- [WORK ORDER] Type the entries out again exactly as they read, but leave every picture behind.

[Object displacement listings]
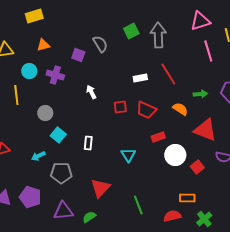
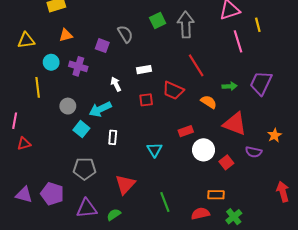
white rectangle: (140, 78) -> (144, 70), moved
red trapezoid: (146, 110) -> (173, 90), moved
cyan arrow: (38, 156) -> (100, 109), moved, size x1.5

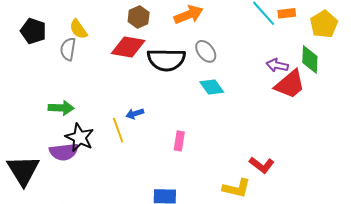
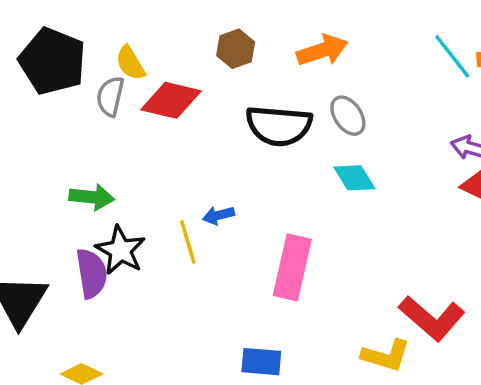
black pentagon: (33, 31) -> (52, 61), size x1.5
red diamond: (128, 47) -> (171, 100), moved
pink rectangle: (179, 141) -> (292, 267), size x1.8
purple semicircle: (64, 152) -> (92, 273), turned -96
red L-shape: (262, 165) -> (432, 318), size x1.5

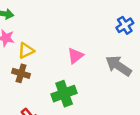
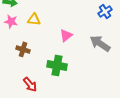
yellow triangle: (26, 51) -> (34, 19), moved, turned 32
green cross: (64, 94) -> (57, 65), turned 30

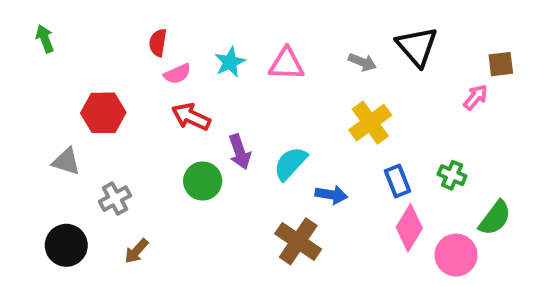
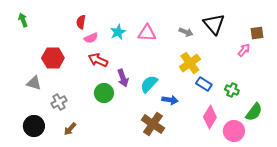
blue rectangle: (398, 181) -> (204, 84), moved, turned -35

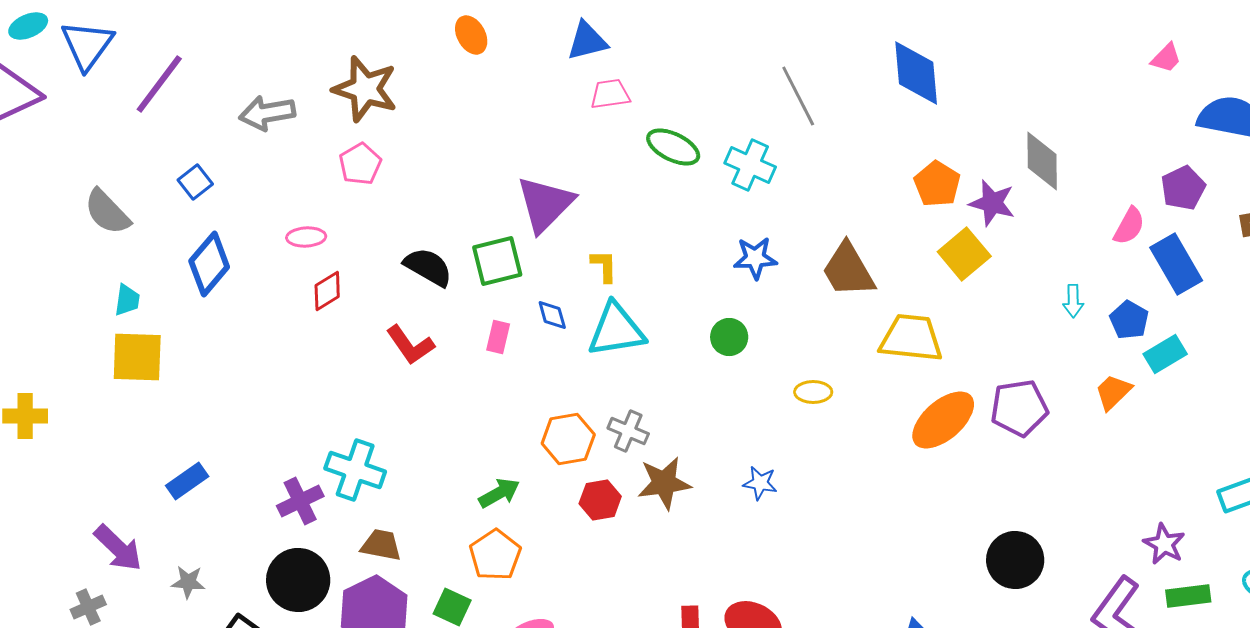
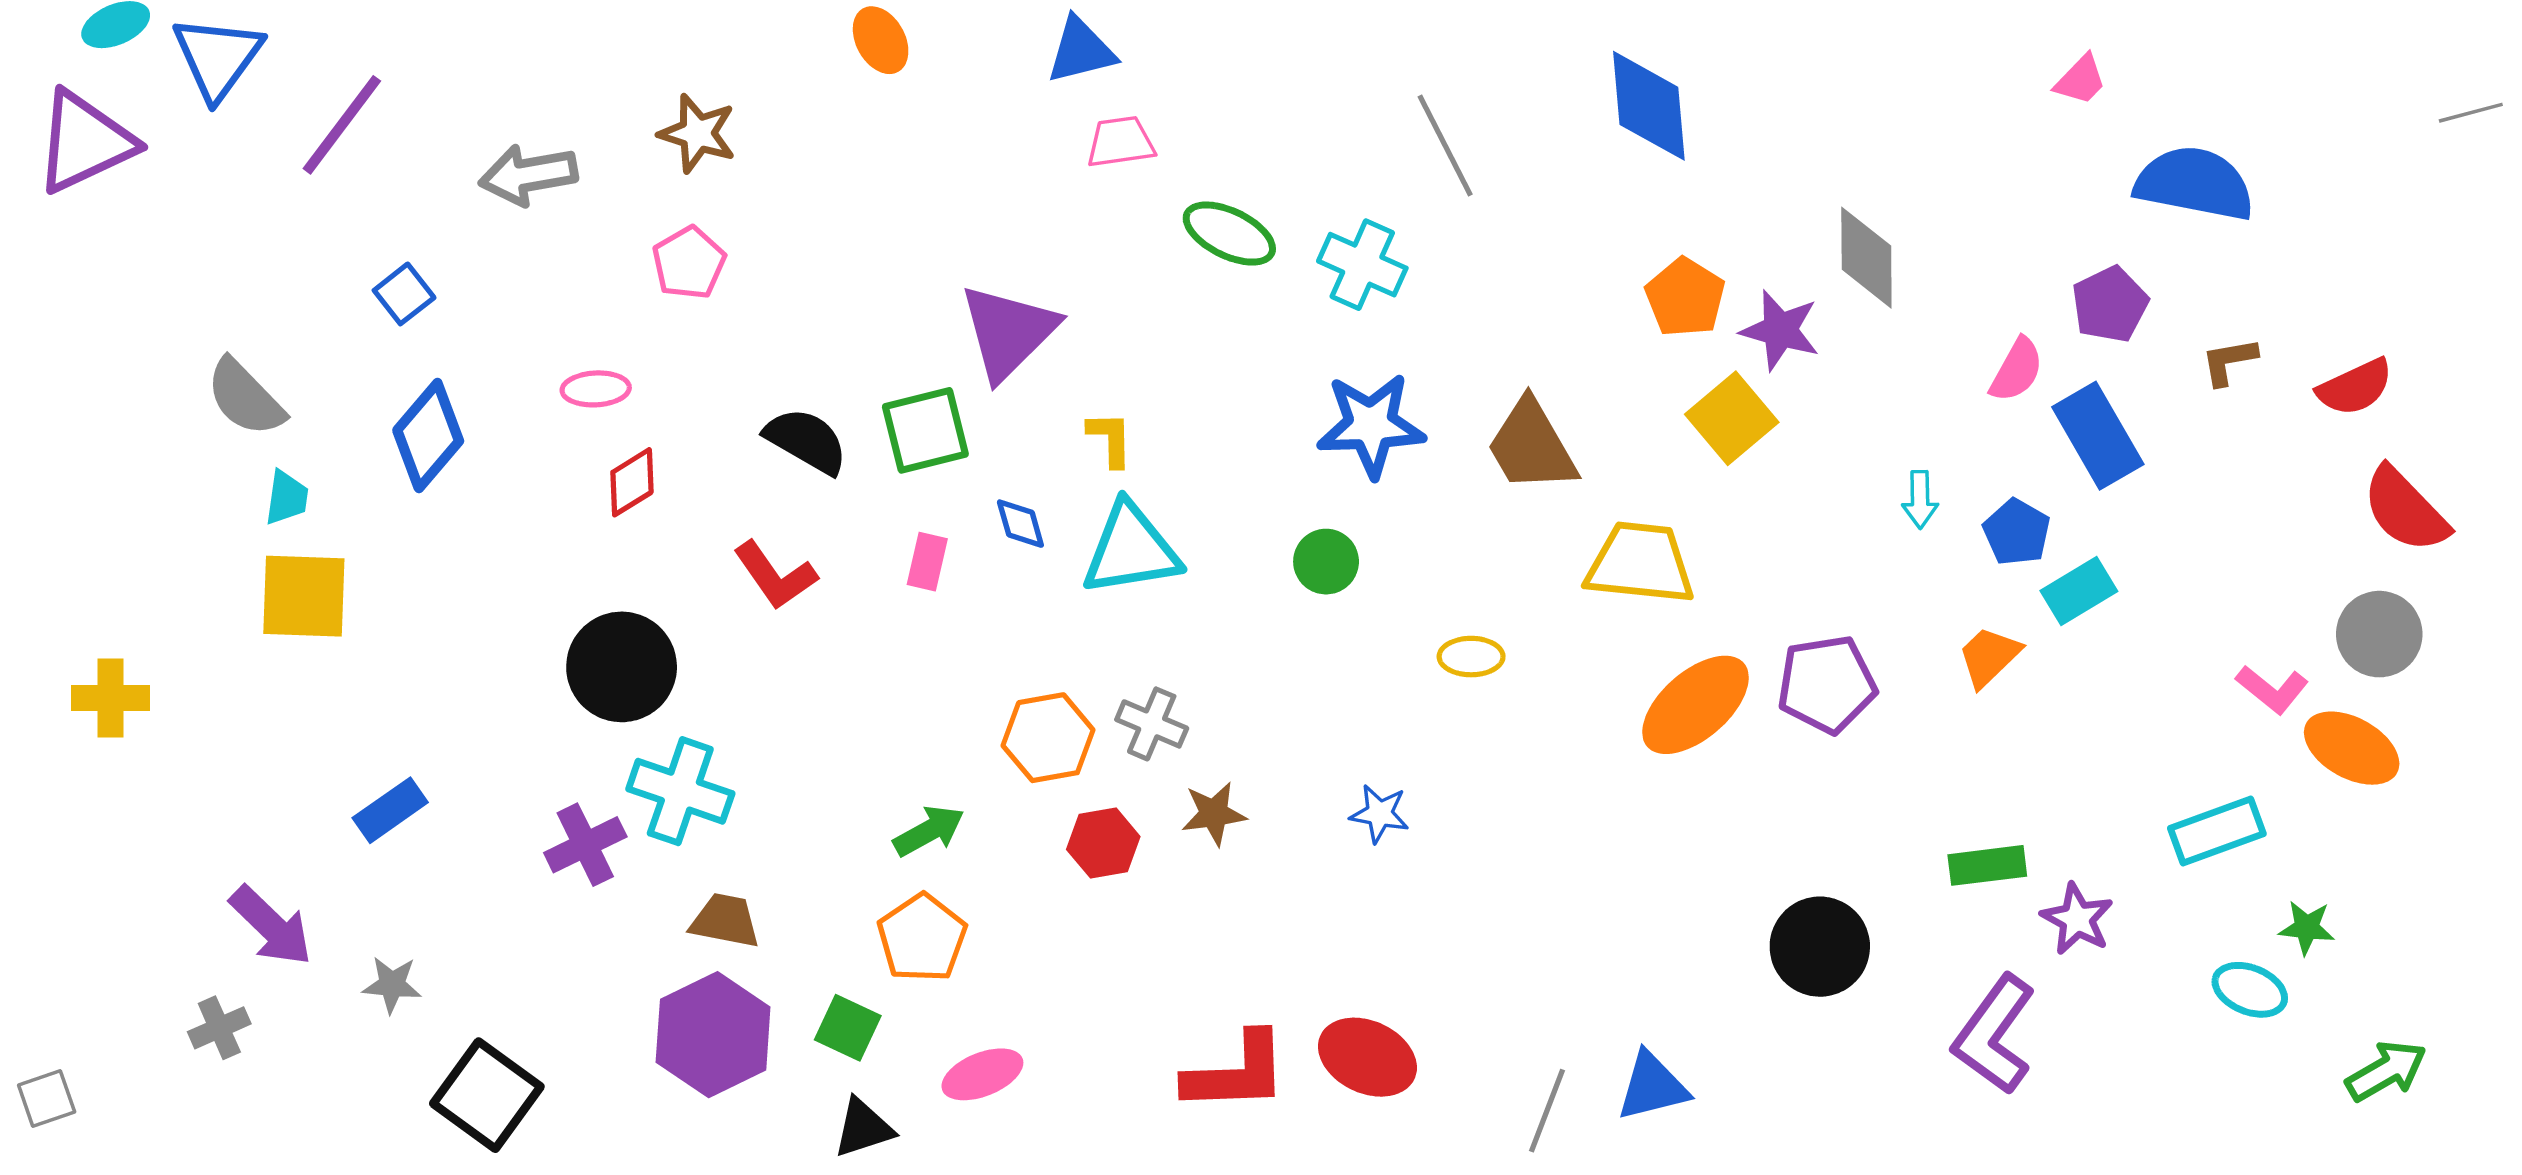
brown star: (365, 89) -> (698, 133), size x0.7
gray semicircle: (107, 212) -> (245, 398), moved
blue star: (755, 258) -> (1371, 425), size x1.4
brown star: (664, 483) -> (1214, 814), size x0.7
black circle: (298, 580) -> (622, 667), moved
green rectangle: (1188, 596) -> (1987, 865), moved

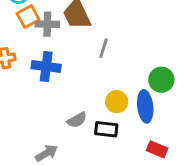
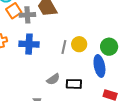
gray line: (104, 48) -> (64, 47), moved
yellow circle: (117, 102) -> (79, 44), moved

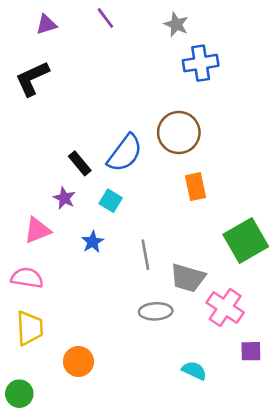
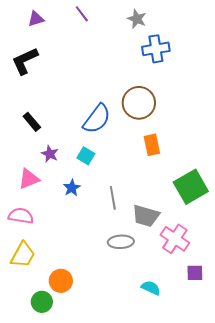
black rectangle: (80, 163) -> (32, 122), moved
yellow trapezoid: (30, 328) -> (23, 255), turned 32
green circle: (19, 394) -> (42, 302), moved

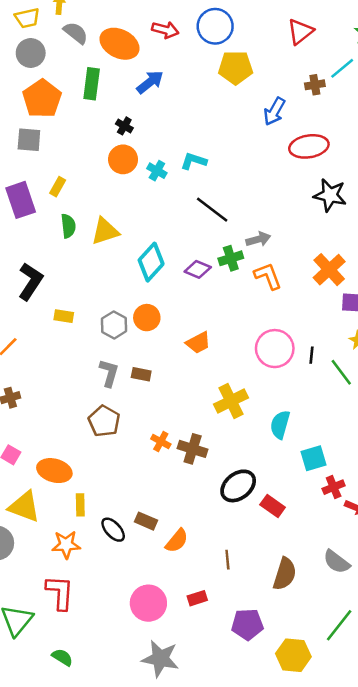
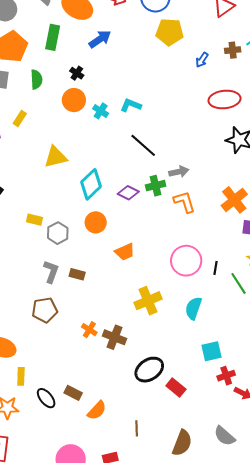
blue arrow: (274, 111) -> (202, 60), moved, size x0.7
green semicircle: (68, 226) -> (36, 79), moved
yellow rectangle: (64, 316) -> (34, 220), moved
orange circle: (147, 318) -> (96, 222), moved
brown pentagon: (104, 421) -> (45, 310), turned 30
cyan semicircle: (280, 425) -> (193, 308), moved

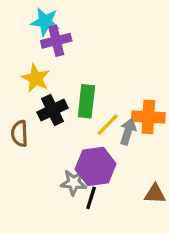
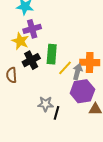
purple cross: (56, 41) -> (32, 29), moved
purple hexagon: (96, 166) -> (82, 91), moved

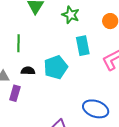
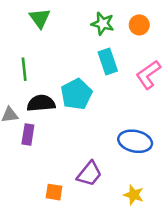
green star: (71, 15) -> (103, 24), moved
black semicircle: (28, 71) -> (41, 103), size x1.5

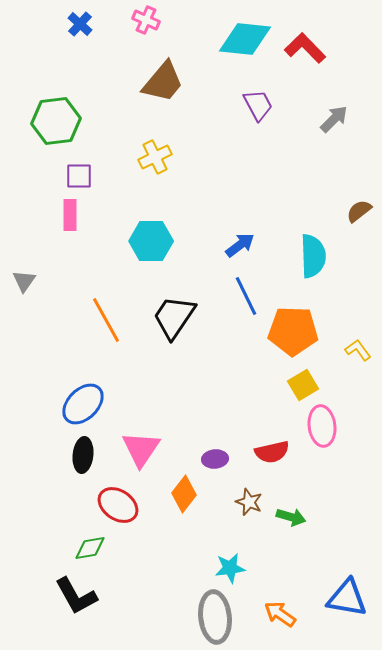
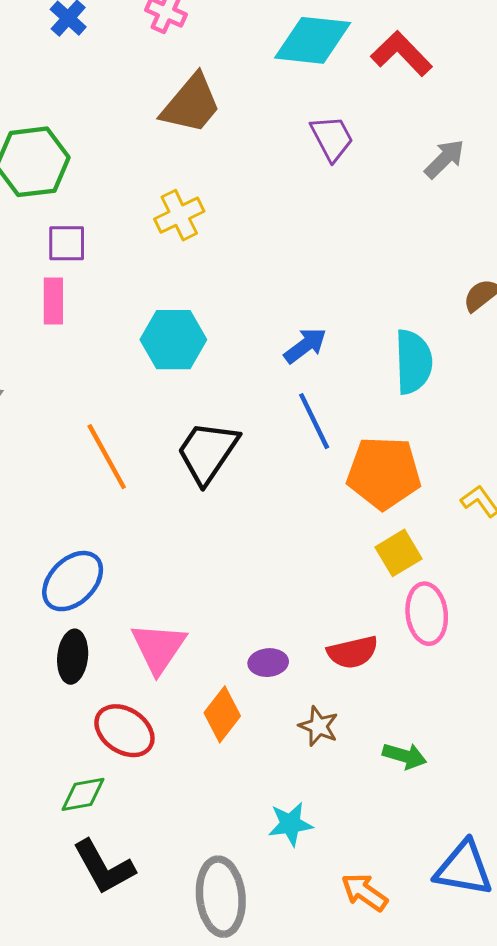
green arrow: (291, 517) -> (404, 756), moved
black L-shape: (76, 596) -> (104, 867), moved
gray ellipse: (215, 617) -> (221, 897), moved

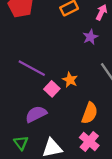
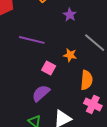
purple line: (32, 68) -> (32, 40), moved
orange star: (70, 80) -> (70, 55), moved

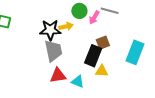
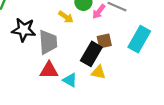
yellow arrow: (66, 26) -> (66, 17), turned 40
black star: (50, 30) -> (24, 30), moved
cyan rectangle: (135, 52) -> (139, 39), moved

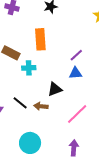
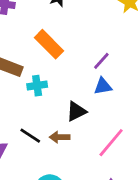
orange rectangle: (40, 39) -> (49, 44), turned -35

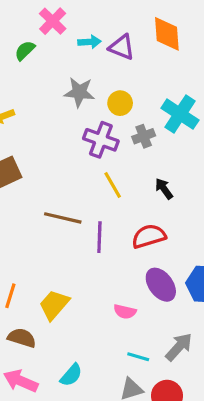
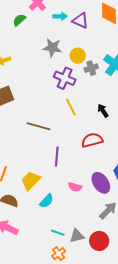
gray cross: (144, 136) -> (91, 68), moved
purple line: (99, 237) -> (57, 157), moved
purple ellipse: (161, 285) -> (101, 183), moved
cyan line: (138, 357) -> (58, 233), moved
cyan semicircle: (71, 375) -> (47, 201), moved

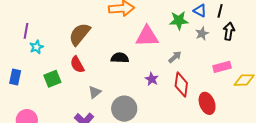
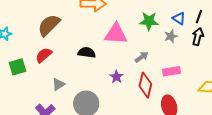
blue triangle: (200, 11) -> (179, 18), moved
black line: (220, 11) -> (199, 17), moved
red semicircle: (77, 65) -> (44, 55), turned 72
pink rectangle: (222, 67) -> (171, 71), moved

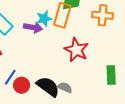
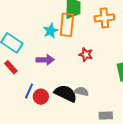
purple arrow: (33, 27) -> (45, 60), moved
red star: (76, 50) -> (86, 55), size x0.6

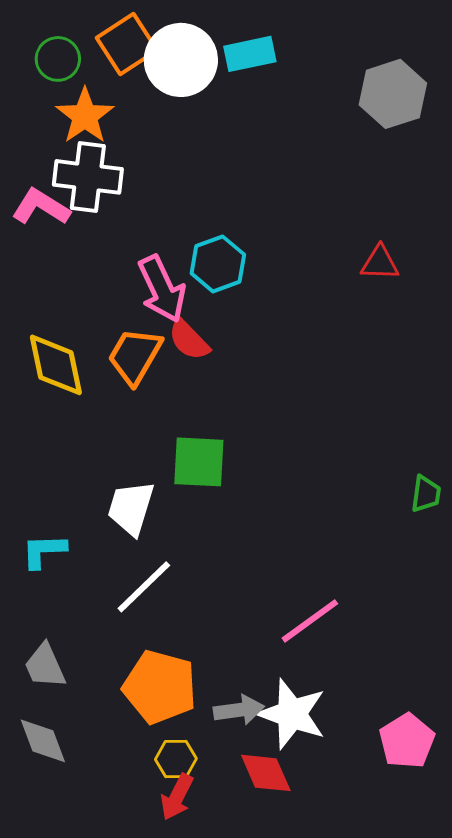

- [ANSWER]
white rectangle: (140, 78) -> (144, 70), moved
red trapezoid: (146, 110) -> (173, 90), moved
cyan arrow: (38, 156) -> (100, 109), moved, size x1.5

black pentagon: (33, 31) -> (52, 61), size x1.5
red diamond: (128, 47) -> (171, 100), moved
pink rectangle: (179, 141) -> (292, 267), size x1.8
purple semicircle: (64, 152) -> (92, 273), turned -96
red L-shape: (262, 165) -> (432, 318), size x1.5

yellow triangle: (26, 51) -> (34, 19), moved, turned 32
green cross: (64, 94) -> (57, 65), turned 30

blue rectangle: (398, 181) -> (204, 84), moved, turned -35

brown star: (365, 89) -> (698, 133), size x0.7
gray semicircle: (107, 212) -> (245, 398), moved
blue star: (755, 258) -> (1371, 425), size x1.4
brown star: (664, 483) -> (1214, 814), size x0.7
black circle: (298, 580) -> (622, 667), moved
green rectangle: (1188, 596) -> (1987, 865), moved

gray line: (104, 48) -> (64, 47), moved
yellow circle: (117, 102) -> (79, 44), moved

black rectangle: (80, 163) -> (32, 122), moved
yellow trapezoid: (30, 328) -> (23, 255), turned 32
green circle: (19, 394) -> (42, 302), moved

blue arrow: (274, 111) -> (202, 60), moved, size x0.7
green semicircle: (68, 226) -> (36, 79), moved
yellow rectangle: (64, 316) -> (34, 220), moved
orange circle: (147, 318) -> (96, 222), moved
brown pentagon: (104, 421) -> (45, 310), turned 30
cyan semicircle: (280, 425) -> (193, 308), moved

purple cross: (56, 41) -> (32, 29), moved
purple hexagon: (96, 166) -> (82, 91), moved

green star: (71, 15) -> (103, 24), moved
black semicircle: (28, 71) -> (41, 103), size x1.5

green arrow: (291, 517) -> (404, 756), moved
black L-shape: (76, 596) -> (104, 867), moved
gray ellipse: (215, 617) -> (221, 897), moved

purple line: (32, 68) -> (32, 40), moved
orange star: (70, 80) -> (70, 55), moved

yellow arrow: (66, 26) -> (66, 17), turned 40
black star: (50, 30) -> (24, 30), moved
cyan rectangle: (135, 52) -> (139, 39), moved

orange rectangle: (40, 39) -> (49, 44), turned -35

gray cross: (144, 136) -> (91, 68), moved
purple line: (99, 237) -> (57, 157), moved
purple ellipse: (161, 285) -> (101, 183), moved
cyan line: (138, 357) -> (58, 233), moved
cyan semicircle: (71, 375) -> (47, 201), moved

blue triangle: (200, 11) -> (179, 18), moved
black line: (220, 11) -> (199, 17), moved
red semicircle: (77, 65) -> (44, 55), turned 72
pink rectangle: (222, 67) -> (171, 71), moved

purple arrow: (33, 27) -> (45, 60), moved
red star: (76, 50) -> (86, 55), size x0.6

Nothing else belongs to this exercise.